What you need to do: Look in the data below for the line that contains "blue diamond: (838, 733)". Copy that line and the remaining lines exactly.

Geometric shape edit sequences:
---
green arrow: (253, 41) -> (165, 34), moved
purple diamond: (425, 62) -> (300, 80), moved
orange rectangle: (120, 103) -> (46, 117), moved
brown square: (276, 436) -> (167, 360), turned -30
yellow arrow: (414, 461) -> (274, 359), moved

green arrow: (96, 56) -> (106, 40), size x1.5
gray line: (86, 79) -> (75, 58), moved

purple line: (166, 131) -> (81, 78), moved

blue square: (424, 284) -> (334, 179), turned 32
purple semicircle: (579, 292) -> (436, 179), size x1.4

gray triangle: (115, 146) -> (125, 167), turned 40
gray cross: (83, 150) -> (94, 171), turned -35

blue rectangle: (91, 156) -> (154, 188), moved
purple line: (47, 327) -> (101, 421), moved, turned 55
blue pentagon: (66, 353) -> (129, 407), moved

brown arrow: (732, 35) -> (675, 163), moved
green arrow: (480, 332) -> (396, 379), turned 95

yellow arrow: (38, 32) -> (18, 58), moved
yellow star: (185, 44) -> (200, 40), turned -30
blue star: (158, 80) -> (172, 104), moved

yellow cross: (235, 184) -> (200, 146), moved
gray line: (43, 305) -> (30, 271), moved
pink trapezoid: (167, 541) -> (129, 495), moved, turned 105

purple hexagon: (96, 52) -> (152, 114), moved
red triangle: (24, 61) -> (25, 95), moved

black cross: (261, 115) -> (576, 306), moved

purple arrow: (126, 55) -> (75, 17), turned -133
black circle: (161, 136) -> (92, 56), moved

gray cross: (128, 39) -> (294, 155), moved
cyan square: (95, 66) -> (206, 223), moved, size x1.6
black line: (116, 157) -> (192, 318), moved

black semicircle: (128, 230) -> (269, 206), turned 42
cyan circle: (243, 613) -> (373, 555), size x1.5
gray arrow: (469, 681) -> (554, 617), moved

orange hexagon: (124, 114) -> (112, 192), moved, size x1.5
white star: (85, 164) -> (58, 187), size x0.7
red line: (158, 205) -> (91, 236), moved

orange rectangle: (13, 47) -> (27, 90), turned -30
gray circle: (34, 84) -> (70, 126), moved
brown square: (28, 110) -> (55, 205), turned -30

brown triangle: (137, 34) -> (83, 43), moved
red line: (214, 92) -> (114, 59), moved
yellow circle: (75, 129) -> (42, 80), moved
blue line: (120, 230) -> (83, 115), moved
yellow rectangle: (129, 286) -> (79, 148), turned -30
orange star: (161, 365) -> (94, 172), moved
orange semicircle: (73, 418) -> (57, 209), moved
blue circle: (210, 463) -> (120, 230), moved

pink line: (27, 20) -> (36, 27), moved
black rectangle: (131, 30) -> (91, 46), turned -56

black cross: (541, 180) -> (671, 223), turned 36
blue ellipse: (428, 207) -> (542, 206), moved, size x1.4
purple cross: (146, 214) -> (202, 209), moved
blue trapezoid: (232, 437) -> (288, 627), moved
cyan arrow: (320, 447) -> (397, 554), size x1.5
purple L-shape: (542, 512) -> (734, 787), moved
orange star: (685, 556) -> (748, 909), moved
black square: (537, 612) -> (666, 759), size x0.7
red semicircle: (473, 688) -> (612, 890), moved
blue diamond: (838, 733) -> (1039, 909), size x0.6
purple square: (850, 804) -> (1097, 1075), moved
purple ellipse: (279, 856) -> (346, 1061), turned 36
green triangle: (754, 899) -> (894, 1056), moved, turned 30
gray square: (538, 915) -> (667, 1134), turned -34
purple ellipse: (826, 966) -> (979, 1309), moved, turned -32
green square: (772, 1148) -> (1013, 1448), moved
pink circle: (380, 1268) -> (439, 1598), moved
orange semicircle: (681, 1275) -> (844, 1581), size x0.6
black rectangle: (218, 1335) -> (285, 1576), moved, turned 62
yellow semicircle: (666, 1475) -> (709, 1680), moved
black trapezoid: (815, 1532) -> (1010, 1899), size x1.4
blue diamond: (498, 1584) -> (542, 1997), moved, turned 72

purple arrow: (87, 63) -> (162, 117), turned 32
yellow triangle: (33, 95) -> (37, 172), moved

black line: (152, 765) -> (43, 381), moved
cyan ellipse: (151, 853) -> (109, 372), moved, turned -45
---
Solved exercise:
blue diamond: (838, 733) -> (1039, 909), size x0.6
purple square: (850, 804) -> (1097, 1075), moved
purple ellipse: (279, 856) -> (346, 1061), turned 36
green triangle: (754, 899) -> (894, 1056), moved, turned 30
gray square: (538, 915) -> (667, 1134), turned -34
purple ellipse: (826, 966) -> (979, 1309), moved, turned -32
green square: (772, 1148) -> (1013, 1448), moved
pink circle: (380, 1268) -> (439, 1598), moved
orange semicircle: (681, 1275) -> (844, 1581), size x0.6
black rectangle: (218, 1335) -> (285, 1576), moved, turned 62
yellow semicircle: (666, 1475) -> (709, 1680), moved
black trapezoid: (815, 1532) -> (1010, 1899), size x1.4
blue diamond: (498, 1584) -> (542, 1997), moved, turned 72

purple arrow: (87, 63) -> (162, 117), turned 32
yellow triangle: (33, 95) -> (37, 172), moved

black line: (152, 765) -> (43, 381), moved
cyan ellipse: (151, 853) -> (109, 372), moved, turned -45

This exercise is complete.